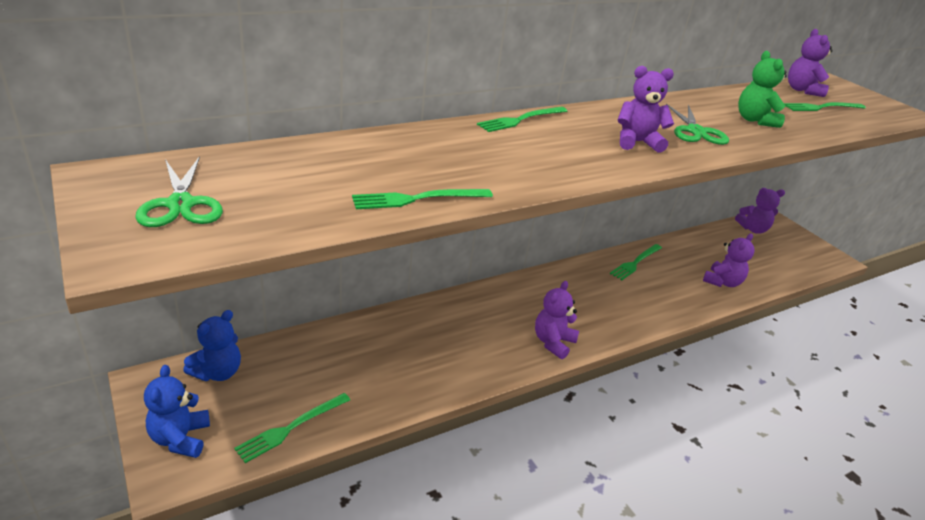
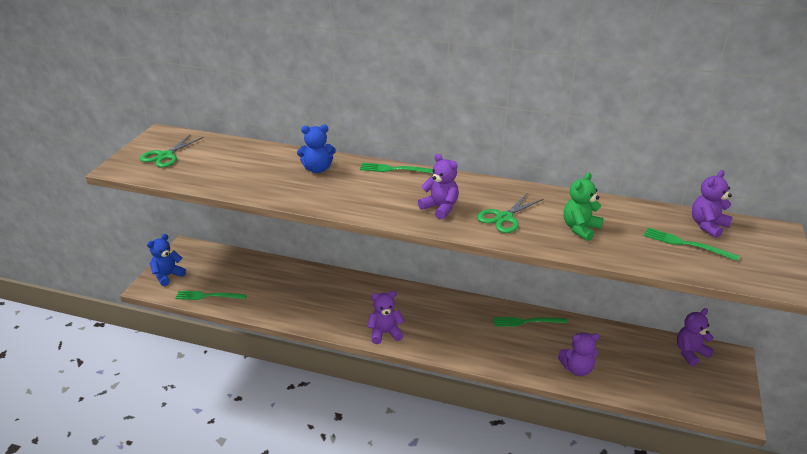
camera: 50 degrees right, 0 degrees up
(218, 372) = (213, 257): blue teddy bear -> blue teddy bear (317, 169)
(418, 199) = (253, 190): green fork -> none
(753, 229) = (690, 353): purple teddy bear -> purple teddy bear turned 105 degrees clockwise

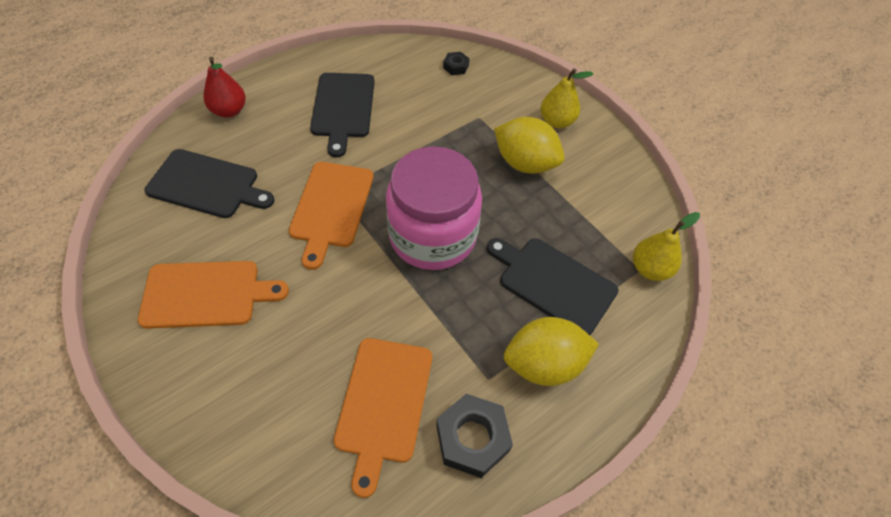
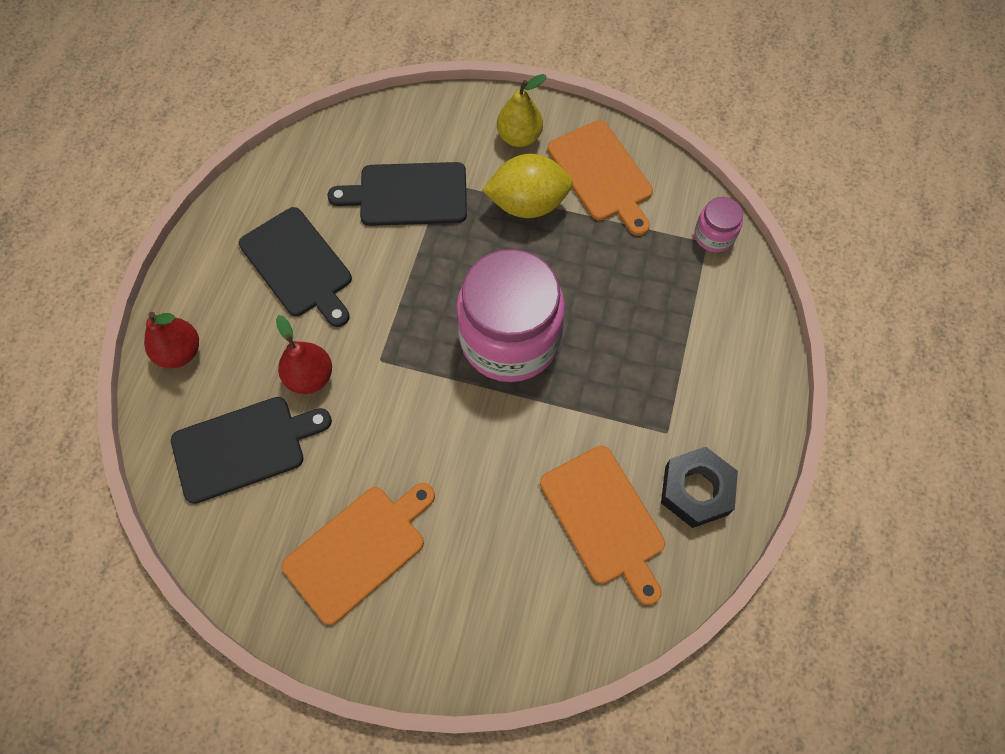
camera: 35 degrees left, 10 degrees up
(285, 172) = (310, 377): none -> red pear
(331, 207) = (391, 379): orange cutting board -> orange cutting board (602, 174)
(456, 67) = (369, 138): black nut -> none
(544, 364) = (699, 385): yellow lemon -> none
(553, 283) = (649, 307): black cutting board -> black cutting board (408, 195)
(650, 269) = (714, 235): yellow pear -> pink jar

* * *

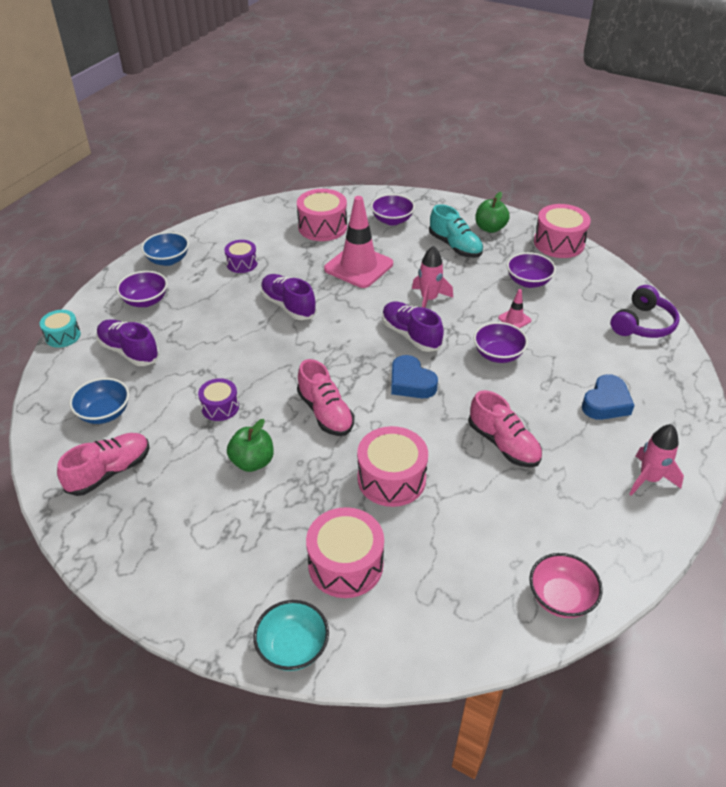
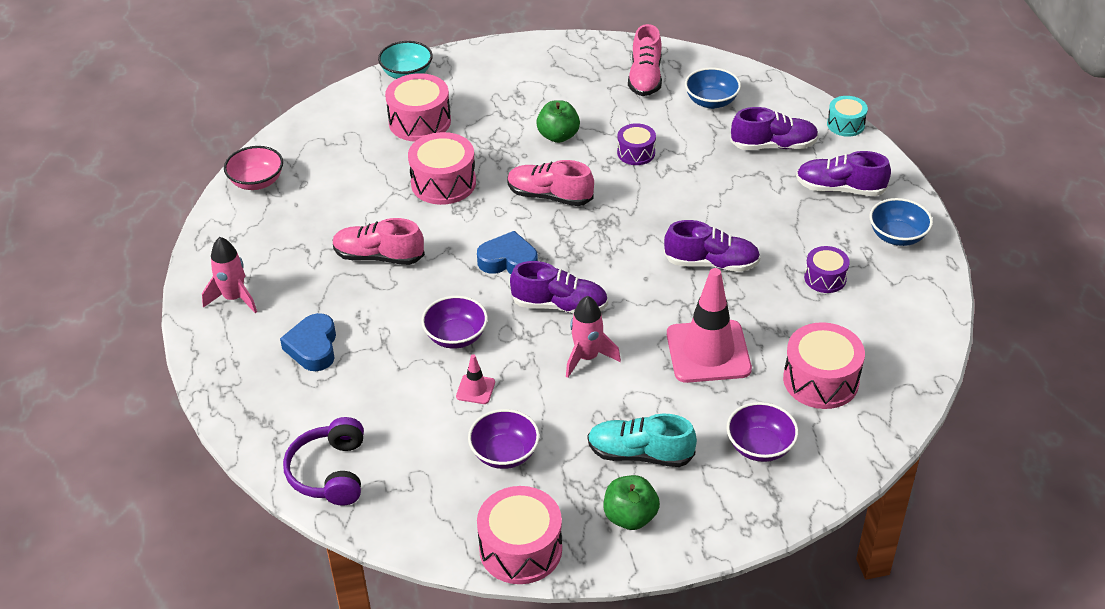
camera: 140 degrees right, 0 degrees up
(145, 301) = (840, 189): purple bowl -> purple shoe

---

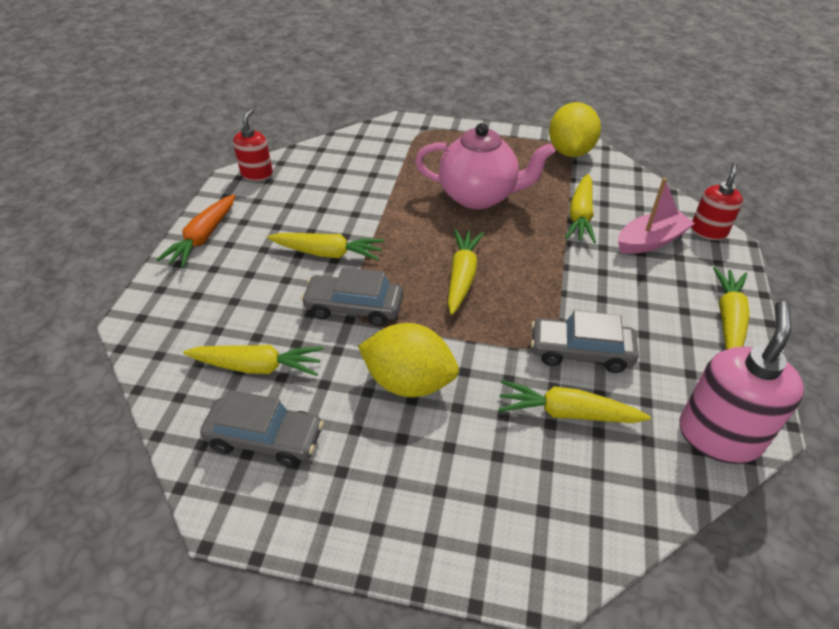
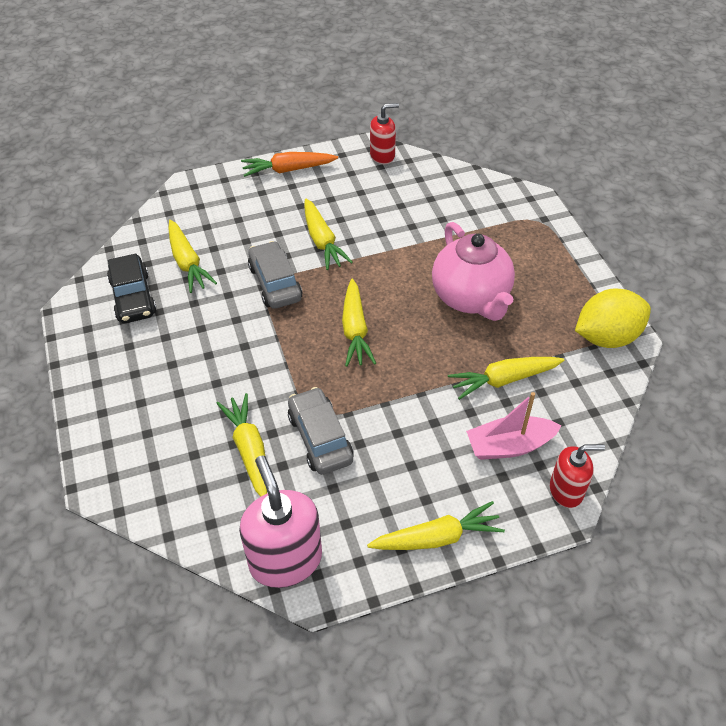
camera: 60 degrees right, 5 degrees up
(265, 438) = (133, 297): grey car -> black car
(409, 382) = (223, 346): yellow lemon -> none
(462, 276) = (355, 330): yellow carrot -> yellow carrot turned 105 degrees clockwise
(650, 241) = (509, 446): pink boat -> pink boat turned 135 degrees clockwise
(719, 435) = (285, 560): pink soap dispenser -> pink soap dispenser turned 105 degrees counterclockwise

- _WORK INSTRUCTION_
How many lines in the entries contain the string "camera"? Answer with the number only.

- _SOLUTION TO THIS PROBLEM_
4